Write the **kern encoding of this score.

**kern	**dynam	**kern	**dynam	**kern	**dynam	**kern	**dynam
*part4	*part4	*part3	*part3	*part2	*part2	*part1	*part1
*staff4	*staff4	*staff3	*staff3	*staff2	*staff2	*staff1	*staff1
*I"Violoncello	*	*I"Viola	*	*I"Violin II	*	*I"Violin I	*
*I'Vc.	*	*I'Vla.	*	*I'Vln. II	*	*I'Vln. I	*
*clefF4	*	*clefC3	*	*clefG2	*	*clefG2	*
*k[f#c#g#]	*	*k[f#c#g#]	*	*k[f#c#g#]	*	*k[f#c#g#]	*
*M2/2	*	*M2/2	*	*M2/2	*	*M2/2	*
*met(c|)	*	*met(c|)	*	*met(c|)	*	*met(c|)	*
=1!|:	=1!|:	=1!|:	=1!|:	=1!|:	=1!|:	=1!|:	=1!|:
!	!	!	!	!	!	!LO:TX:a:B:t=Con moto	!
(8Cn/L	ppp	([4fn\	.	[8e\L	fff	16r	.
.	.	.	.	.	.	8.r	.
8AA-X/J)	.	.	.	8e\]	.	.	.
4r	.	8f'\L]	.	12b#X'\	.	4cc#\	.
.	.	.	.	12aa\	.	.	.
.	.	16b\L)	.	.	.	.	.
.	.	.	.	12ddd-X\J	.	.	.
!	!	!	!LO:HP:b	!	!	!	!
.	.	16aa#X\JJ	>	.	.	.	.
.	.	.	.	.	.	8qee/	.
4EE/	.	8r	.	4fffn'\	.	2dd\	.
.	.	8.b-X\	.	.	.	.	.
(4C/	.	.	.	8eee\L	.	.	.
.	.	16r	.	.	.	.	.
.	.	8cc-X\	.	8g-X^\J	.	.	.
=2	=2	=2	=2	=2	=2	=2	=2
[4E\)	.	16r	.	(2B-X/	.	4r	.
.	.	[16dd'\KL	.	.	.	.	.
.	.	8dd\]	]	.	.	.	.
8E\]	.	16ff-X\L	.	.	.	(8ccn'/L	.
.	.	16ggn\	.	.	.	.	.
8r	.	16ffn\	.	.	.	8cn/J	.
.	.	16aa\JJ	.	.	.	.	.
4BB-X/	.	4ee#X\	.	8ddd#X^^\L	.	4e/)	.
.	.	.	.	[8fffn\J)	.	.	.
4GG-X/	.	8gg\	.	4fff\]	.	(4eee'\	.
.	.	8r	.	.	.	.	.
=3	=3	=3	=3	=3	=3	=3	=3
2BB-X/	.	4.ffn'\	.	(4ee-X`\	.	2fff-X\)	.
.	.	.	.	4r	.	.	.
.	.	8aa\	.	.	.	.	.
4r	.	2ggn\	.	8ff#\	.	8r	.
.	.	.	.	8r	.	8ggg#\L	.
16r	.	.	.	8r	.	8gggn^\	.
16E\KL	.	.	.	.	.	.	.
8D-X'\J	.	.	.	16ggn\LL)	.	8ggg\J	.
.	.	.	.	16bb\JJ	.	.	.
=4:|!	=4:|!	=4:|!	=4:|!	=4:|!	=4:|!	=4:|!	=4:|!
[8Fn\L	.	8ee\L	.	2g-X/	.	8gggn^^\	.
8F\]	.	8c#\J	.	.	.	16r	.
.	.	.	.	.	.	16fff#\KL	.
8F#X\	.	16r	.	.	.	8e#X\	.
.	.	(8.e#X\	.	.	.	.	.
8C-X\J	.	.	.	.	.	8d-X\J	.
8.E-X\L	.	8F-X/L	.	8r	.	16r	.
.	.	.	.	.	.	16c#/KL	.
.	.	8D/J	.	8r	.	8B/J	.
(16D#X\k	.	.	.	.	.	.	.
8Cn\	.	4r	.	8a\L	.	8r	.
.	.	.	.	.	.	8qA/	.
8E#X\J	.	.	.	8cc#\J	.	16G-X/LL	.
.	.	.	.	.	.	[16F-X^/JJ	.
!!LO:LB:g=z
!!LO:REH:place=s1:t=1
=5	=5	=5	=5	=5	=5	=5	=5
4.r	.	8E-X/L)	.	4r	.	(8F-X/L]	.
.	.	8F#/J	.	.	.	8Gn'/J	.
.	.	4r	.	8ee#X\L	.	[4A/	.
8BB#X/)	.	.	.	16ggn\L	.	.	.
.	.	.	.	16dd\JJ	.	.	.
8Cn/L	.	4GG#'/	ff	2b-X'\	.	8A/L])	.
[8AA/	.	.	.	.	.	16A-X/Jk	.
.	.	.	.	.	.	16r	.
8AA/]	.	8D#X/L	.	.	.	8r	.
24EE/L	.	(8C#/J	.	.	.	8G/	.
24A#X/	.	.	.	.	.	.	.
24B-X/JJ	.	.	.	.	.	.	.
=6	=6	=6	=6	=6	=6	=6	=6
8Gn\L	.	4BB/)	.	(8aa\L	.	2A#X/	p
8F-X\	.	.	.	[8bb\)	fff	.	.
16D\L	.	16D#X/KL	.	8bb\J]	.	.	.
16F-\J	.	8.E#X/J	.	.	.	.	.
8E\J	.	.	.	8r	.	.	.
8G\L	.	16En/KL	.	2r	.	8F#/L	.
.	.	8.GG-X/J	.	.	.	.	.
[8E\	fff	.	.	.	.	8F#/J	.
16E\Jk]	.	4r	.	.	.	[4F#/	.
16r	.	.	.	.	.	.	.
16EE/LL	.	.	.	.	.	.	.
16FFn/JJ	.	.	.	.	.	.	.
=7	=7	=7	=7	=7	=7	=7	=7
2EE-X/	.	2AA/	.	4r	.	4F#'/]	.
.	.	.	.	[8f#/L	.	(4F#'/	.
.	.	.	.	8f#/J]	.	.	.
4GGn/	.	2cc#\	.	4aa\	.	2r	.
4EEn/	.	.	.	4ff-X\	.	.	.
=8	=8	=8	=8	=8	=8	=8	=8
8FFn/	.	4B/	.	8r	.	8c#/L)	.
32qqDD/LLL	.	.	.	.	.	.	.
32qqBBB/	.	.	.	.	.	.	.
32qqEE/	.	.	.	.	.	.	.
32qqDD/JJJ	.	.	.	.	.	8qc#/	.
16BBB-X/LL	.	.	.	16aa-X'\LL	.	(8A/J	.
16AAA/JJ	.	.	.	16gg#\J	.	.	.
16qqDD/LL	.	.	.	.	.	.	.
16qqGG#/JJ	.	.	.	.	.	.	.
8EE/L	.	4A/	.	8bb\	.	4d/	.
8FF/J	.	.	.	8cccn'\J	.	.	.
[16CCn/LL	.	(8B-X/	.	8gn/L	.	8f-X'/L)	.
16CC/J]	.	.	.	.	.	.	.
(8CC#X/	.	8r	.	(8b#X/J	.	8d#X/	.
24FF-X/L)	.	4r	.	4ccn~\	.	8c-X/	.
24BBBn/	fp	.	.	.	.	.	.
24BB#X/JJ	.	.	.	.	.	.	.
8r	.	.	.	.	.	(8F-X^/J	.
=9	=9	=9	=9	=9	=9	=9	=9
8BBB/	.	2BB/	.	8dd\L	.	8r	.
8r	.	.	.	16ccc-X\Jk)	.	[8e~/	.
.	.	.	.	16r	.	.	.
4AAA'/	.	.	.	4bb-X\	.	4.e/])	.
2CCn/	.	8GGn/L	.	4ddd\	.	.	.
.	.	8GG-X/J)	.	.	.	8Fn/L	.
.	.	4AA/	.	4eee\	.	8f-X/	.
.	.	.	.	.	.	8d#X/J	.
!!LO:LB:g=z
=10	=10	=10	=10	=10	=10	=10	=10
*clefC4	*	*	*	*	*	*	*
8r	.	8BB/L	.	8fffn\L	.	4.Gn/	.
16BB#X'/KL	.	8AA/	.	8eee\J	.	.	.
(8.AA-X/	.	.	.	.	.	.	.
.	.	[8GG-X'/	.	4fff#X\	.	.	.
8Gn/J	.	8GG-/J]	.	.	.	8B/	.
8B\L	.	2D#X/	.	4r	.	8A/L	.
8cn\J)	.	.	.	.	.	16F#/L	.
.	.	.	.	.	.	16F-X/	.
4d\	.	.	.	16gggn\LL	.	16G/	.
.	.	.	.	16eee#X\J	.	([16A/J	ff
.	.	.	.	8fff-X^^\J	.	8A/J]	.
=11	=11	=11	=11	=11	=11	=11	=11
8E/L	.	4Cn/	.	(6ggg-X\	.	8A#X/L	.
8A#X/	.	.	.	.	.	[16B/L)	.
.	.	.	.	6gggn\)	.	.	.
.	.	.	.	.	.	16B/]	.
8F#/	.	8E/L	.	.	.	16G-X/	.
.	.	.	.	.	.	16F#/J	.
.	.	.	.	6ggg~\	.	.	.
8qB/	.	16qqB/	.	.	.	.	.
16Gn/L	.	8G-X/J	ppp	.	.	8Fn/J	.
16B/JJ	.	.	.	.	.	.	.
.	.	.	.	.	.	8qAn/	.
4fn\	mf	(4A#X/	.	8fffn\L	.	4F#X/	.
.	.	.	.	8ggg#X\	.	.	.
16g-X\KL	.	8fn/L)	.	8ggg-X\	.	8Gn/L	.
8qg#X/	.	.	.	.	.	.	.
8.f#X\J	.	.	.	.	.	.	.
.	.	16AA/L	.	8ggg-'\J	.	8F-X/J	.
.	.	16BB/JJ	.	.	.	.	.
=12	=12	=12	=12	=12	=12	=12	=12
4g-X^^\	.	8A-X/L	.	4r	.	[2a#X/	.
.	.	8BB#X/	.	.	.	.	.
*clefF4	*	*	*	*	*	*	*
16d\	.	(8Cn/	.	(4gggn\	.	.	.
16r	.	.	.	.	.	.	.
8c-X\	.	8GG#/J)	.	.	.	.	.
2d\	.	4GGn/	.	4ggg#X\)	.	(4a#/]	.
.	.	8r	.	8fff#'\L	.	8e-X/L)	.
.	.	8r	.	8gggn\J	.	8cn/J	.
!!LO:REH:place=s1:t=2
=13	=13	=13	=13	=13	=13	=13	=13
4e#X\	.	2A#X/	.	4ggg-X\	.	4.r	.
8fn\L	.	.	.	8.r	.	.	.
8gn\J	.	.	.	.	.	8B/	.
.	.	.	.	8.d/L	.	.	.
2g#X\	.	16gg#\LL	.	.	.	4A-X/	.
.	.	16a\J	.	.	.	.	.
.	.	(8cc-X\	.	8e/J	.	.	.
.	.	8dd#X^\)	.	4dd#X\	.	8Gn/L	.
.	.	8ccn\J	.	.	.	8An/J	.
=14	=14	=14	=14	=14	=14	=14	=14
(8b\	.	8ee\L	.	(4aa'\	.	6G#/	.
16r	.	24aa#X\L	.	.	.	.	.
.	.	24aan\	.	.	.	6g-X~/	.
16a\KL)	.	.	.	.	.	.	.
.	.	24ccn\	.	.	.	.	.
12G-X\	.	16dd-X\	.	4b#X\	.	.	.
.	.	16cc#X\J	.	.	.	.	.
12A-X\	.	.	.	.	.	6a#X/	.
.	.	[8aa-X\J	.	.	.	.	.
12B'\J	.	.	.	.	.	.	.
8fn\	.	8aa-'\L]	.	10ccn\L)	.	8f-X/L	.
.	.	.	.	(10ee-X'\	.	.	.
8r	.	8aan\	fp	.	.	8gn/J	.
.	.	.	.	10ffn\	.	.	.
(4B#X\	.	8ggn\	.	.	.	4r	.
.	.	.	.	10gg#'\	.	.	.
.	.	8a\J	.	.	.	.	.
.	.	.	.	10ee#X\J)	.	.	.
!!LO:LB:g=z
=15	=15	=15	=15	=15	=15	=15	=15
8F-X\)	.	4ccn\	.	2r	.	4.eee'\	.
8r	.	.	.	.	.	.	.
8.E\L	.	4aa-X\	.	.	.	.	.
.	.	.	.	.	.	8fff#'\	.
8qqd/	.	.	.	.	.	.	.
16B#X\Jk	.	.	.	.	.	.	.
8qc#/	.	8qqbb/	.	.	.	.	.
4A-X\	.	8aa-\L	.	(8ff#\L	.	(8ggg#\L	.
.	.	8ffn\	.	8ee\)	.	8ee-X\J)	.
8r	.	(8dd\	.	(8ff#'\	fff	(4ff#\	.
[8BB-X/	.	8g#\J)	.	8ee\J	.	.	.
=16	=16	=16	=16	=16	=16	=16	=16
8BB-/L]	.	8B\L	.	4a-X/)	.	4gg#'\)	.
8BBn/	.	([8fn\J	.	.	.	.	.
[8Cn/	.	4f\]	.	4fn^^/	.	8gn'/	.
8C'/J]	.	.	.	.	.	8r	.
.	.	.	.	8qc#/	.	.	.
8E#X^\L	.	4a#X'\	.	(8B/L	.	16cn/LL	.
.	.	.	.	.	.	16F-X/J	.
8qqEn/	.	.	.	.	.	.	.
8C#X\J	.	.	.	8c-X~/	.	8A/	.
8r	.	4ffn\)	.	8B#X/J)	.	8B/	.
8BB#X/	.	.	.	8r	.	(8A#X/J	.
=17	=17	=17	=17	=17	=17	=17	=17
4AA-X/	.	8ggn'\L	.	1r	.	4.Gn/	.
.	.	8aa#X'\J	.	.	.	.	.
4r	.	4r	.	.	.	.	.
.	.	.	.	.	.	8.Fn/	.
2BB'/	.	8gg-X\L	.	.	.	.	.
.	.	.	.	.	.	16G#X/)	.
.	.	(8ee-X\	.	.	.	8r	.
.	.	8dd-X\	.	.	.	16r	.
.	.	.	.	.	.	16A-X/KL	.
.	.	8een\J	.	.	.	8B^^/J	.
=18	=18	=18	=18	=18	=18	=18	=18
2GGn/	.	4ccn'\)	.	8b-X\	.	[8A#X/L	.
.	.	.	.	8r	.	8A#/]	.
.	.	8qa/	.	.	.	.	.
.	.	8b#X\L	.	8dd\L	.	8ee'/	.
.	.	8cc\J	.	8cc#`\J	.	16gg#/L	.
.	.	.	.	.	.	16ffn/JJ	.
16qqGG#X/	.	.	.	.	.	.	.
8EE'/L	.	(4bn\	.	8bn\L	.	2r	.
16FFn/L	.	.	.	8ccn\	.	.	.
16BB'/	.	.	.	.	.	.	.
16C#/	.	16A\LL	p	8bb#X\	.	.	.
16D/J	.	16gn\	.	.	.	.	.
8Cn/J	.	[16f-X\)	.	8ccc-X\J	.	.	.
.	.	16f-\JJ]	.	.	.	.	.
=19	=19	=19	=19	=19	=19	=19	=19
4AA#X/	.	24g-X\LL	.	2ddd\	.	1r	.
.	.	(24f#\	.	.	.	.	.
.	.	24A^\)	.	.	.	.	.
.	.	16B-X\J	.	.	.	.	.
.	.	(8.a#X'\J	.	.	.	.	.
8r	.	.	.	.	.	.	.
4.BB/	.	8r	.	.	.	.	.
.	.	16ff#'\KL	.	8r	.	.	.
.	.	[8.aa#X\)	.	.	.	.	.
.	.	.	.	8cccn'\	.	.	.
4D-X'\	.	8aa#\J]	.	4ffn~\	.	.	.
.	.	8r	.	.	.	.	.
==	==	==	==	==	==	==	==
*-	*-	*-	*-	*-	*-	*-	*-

**Stated exercise:** Return every line of the records that contains the word "kern".

**Task result:**
Write the **kern encoding of this score.
**kern	**dynam	**kern	**dynam	**kern	**dynam	**kern	**dynam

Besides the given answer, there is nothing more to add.